» **DATA TO USE**:
[Start of section]
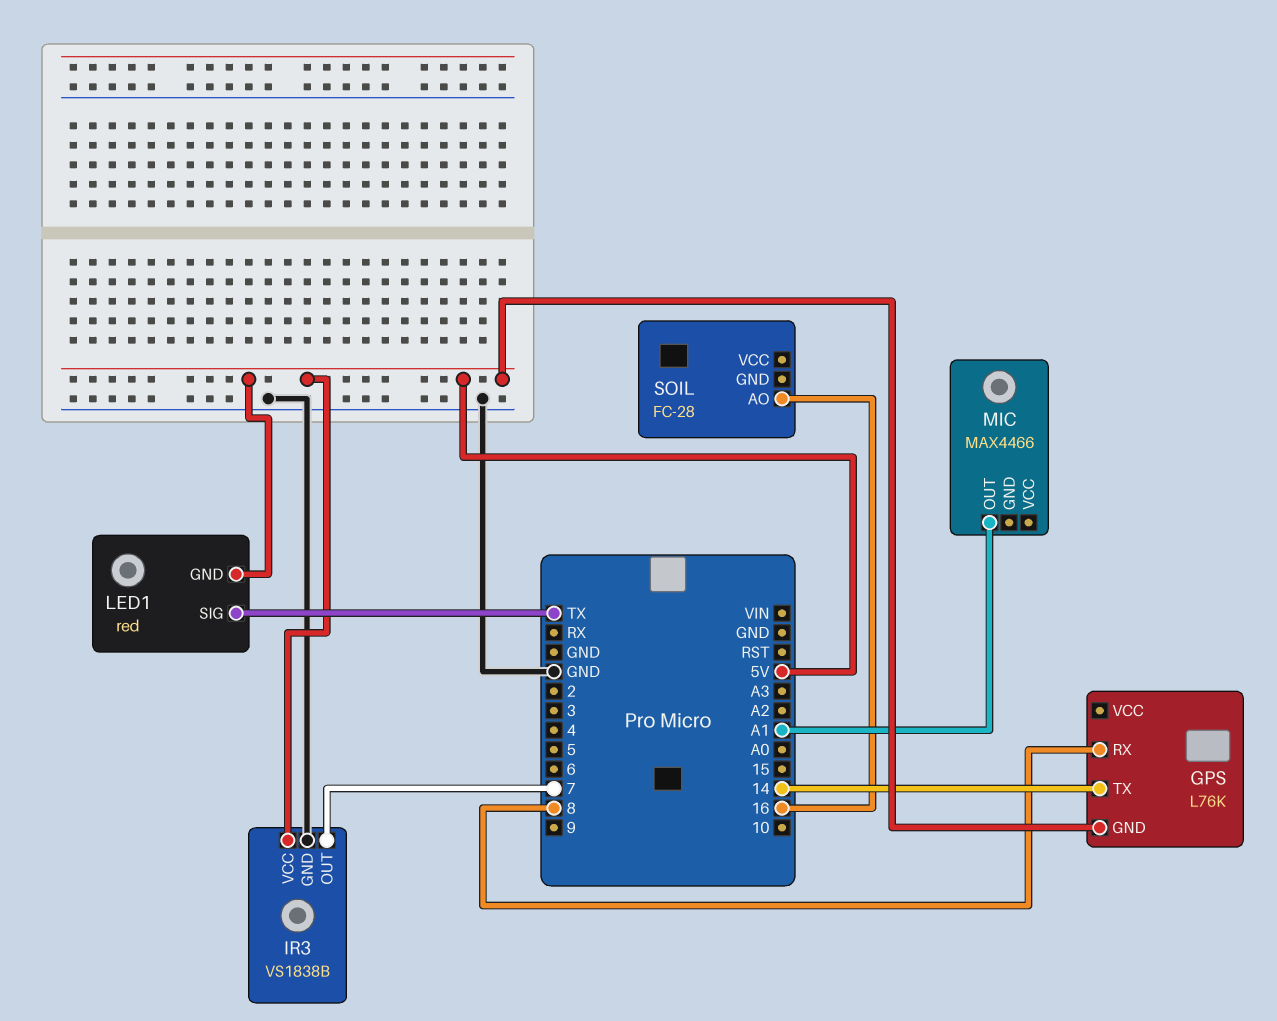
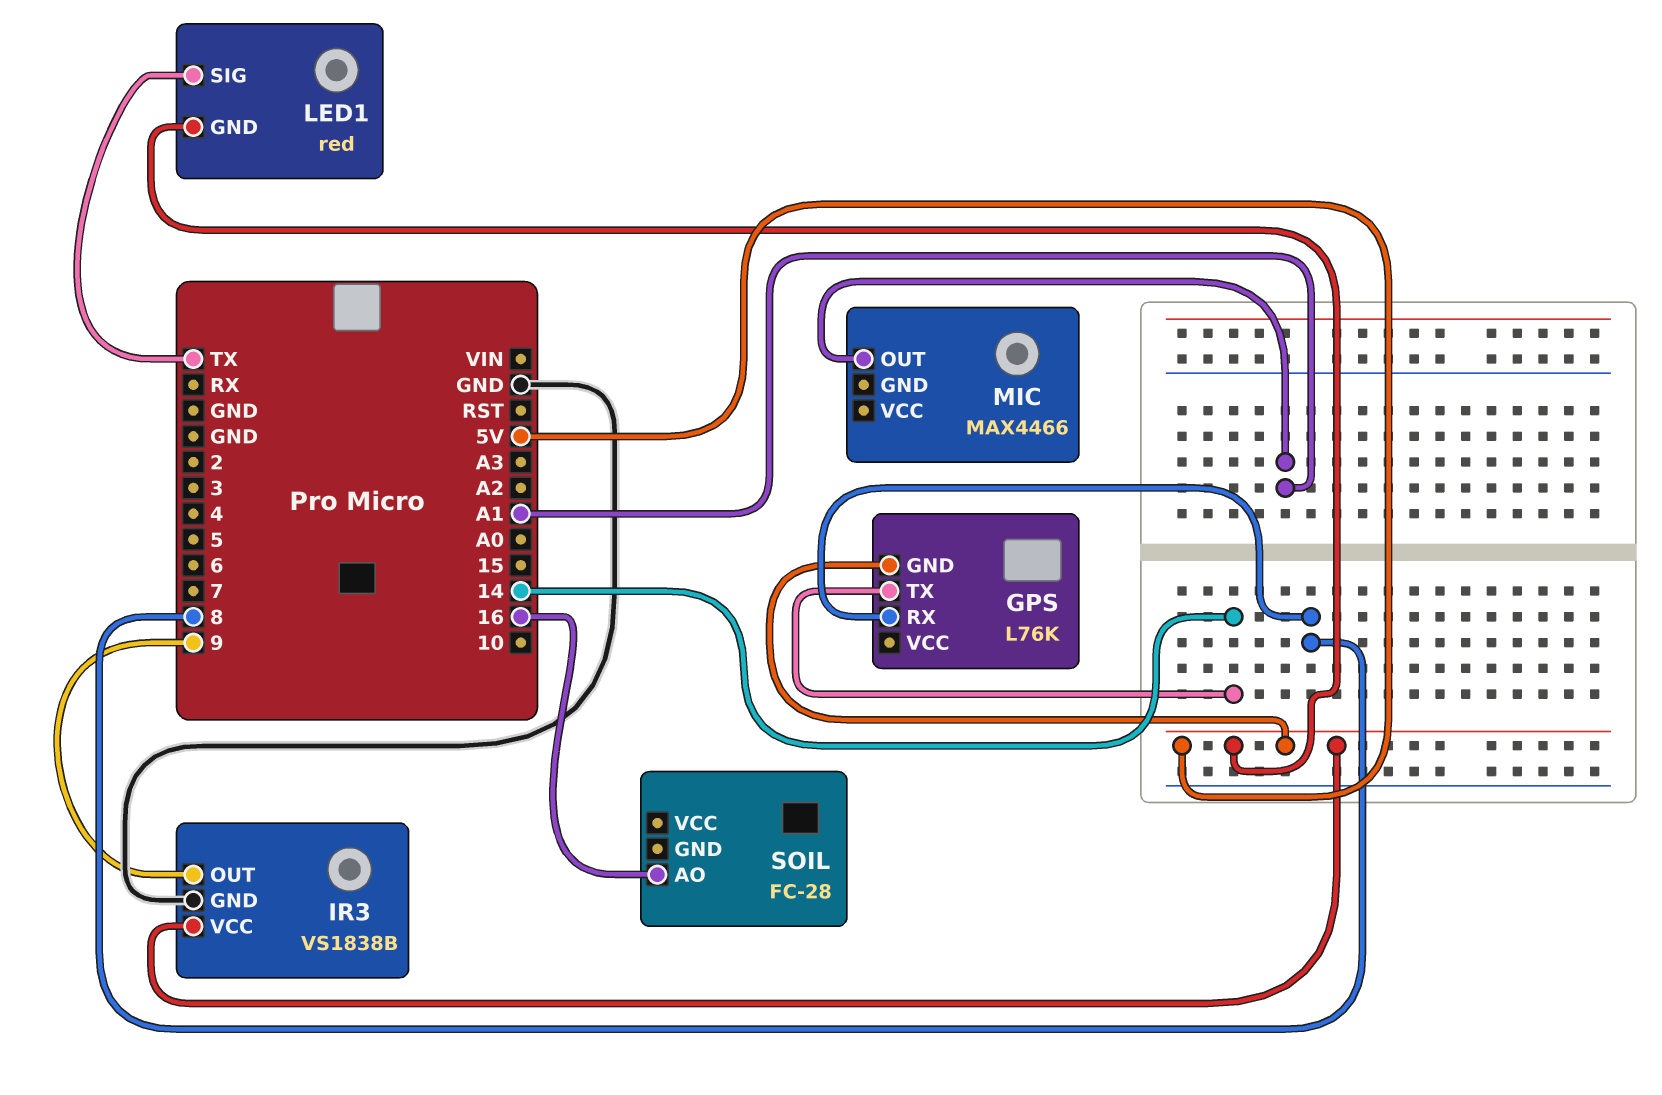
IR3 pin OUT: 7 -> 9

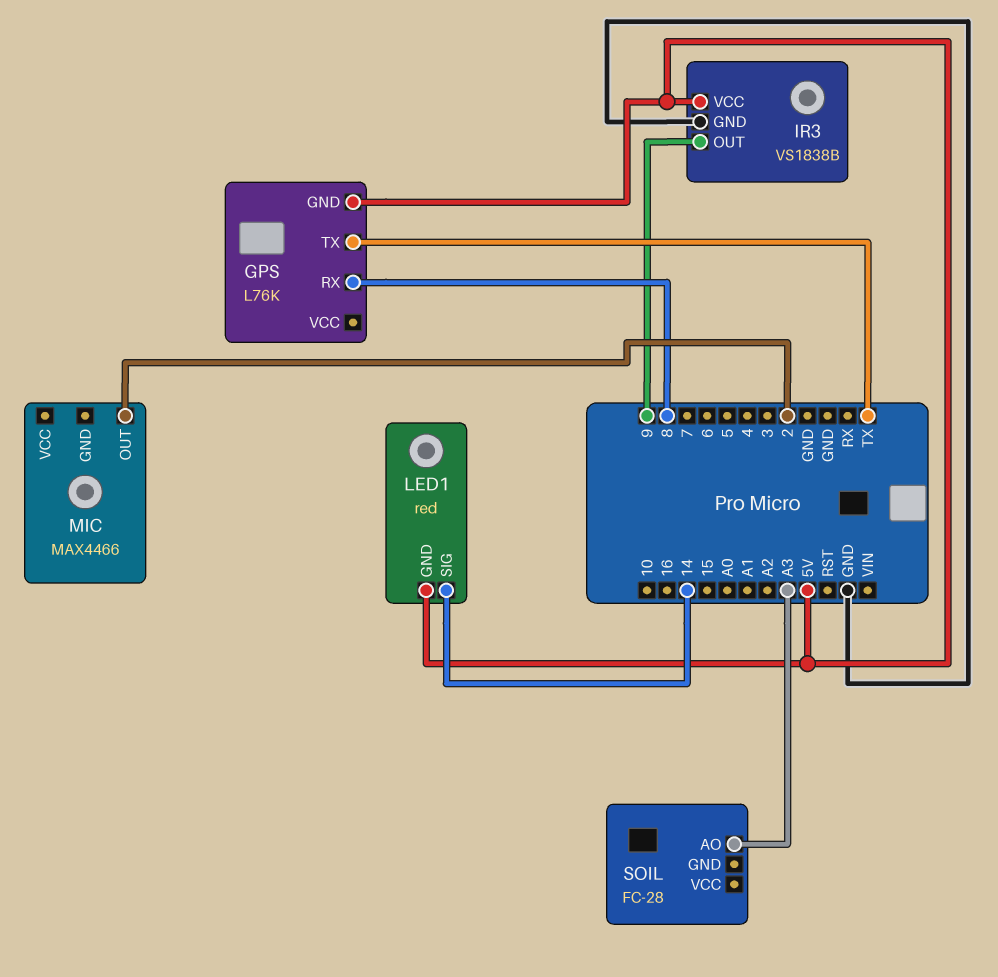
GPS pin TX: 14 -> TX
LED1 pin SIG: TX -> 14
MIC pin OUT: A1 -> 2
SOIL pin AO: 16 -> A3

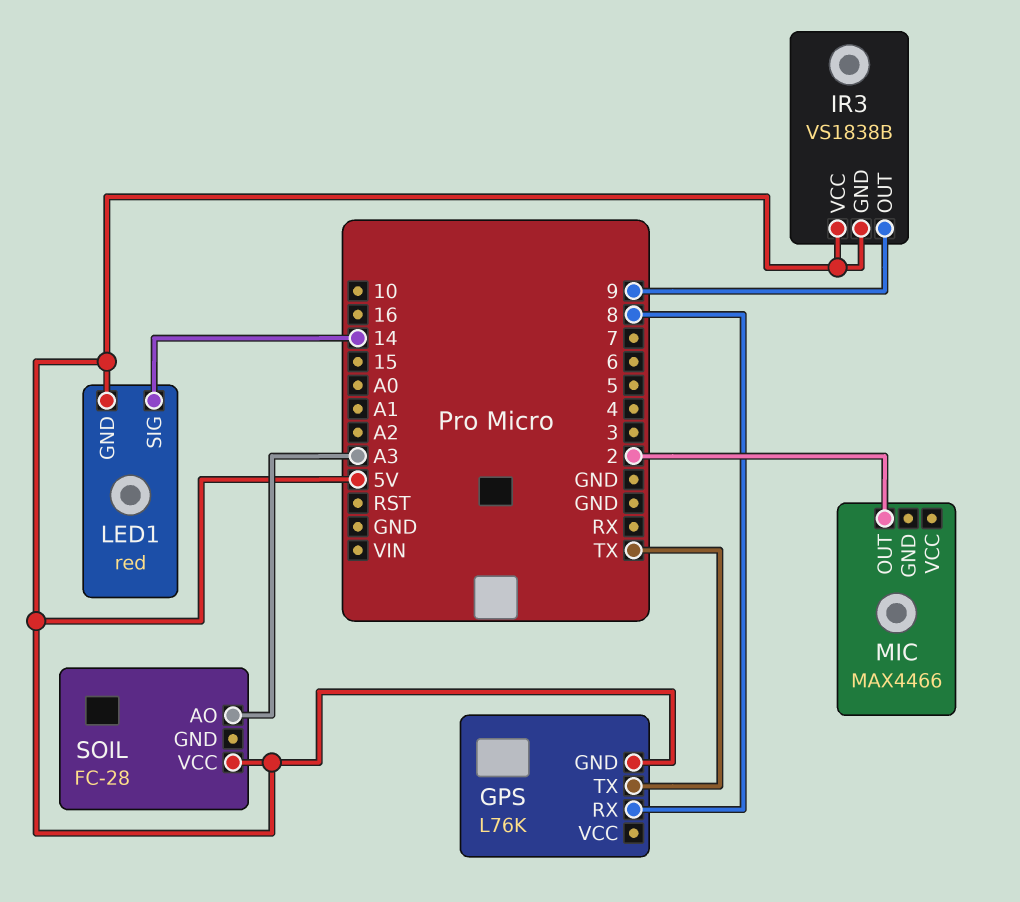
IR3 pin GND: GND -> 5V
SOIL pin VCC: none -> 5V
[End of section]
» **AIM OF THE TASK**:
Transcribe every line from the records above without alteration, and leave out the images.

» **SOLUTION**:
IR3 pin OUT: 7 -> 9

GPS pin TX: 14 -> TX
LED1 pin SIG: TX -> 14
MIC pin OUT: A1 -> 2
SOIL pin AO: 16 -> A3

IR3 pin GND: GND -> 5V
SOIL pin VCC: none -> 5V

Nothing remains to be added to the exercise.